=== ENTRIES SUPPLIED ===
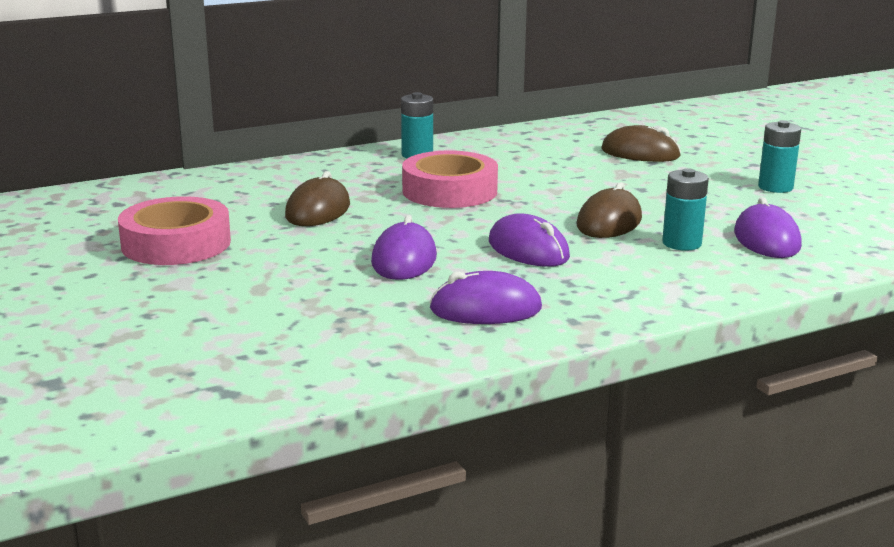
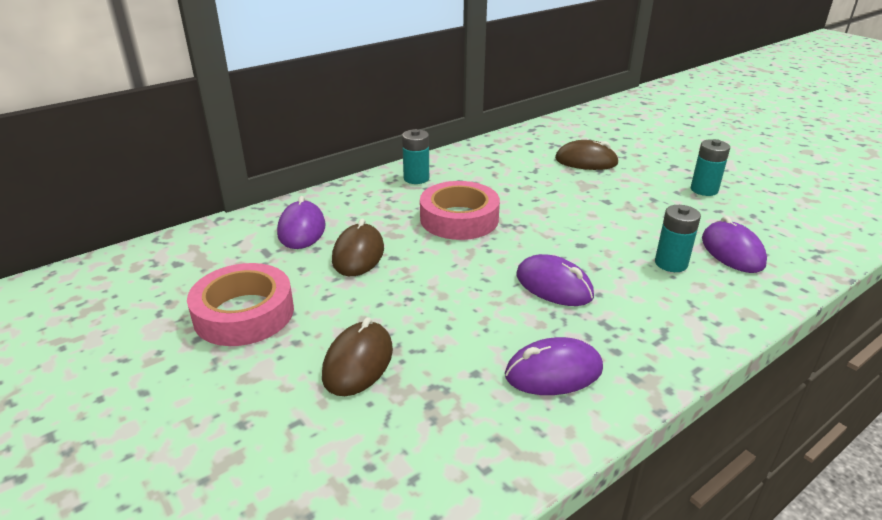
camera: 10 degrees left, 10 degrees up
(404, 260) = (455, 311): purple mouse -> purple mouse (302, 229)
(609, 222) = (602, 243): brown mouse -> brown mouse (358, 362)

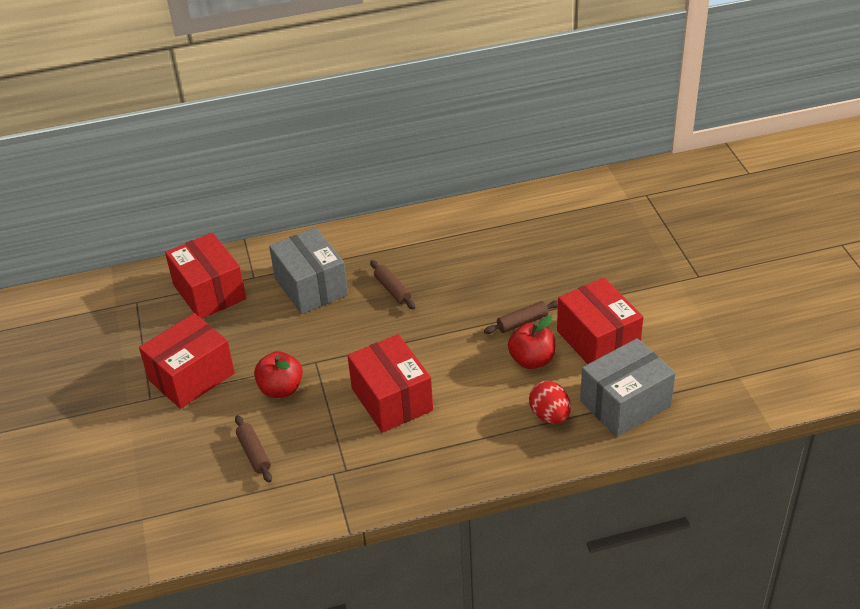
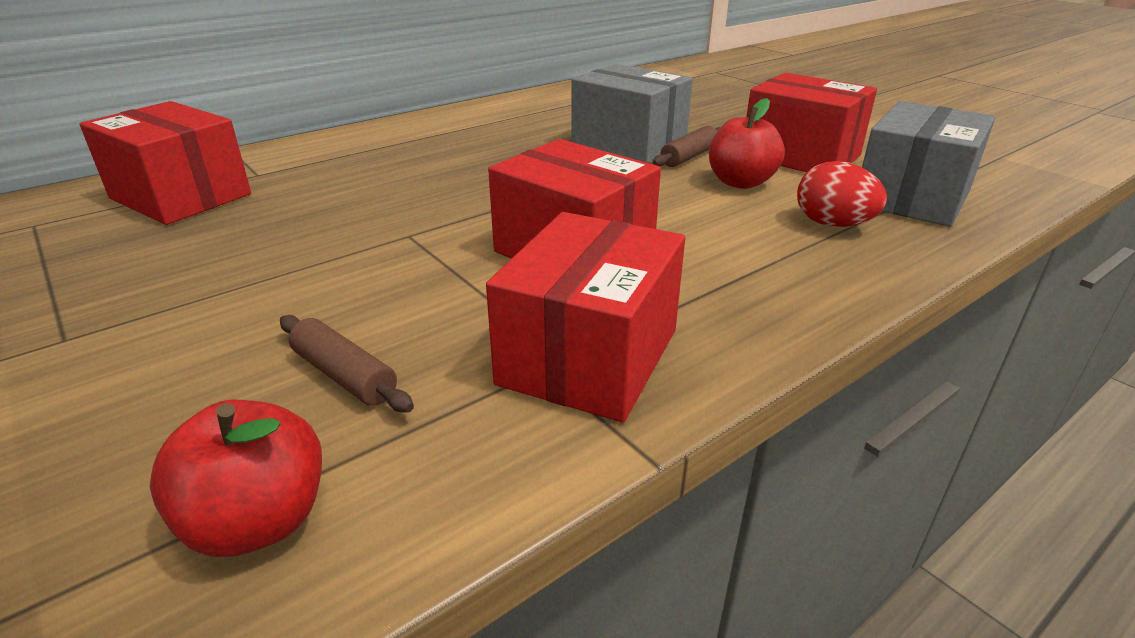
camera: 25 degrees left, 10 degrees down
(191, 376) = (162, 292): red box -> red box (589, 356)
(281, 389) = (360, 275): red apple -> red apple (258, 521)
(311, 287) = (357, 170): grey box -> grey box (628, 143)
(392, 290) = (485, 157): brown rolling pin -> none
===
■ EXERCISE BRIEF ■
Return, exactly as they stand, the lines above from the one with "(404, 260) = (455, 311): purple" to the one with "(311, 287) = (357, 170): grey", omitting any pictures among them.

■ RESPONSE ■
(404, 260) = (455, 311): purple mouse -> purple mouse (302, 229)
(609, 222) = (602, 243): brown mouse -> brown mouse (358, 362)

camera: 25 degrees left, 10 degrees down
(191, 376) = (162, 292): red box -> red box (589, 356)
(281, 389) = (360, 275): red apple -> red apple (258, 521)
(311, 287) = (357, 170): grey box -> grey box (628, 143)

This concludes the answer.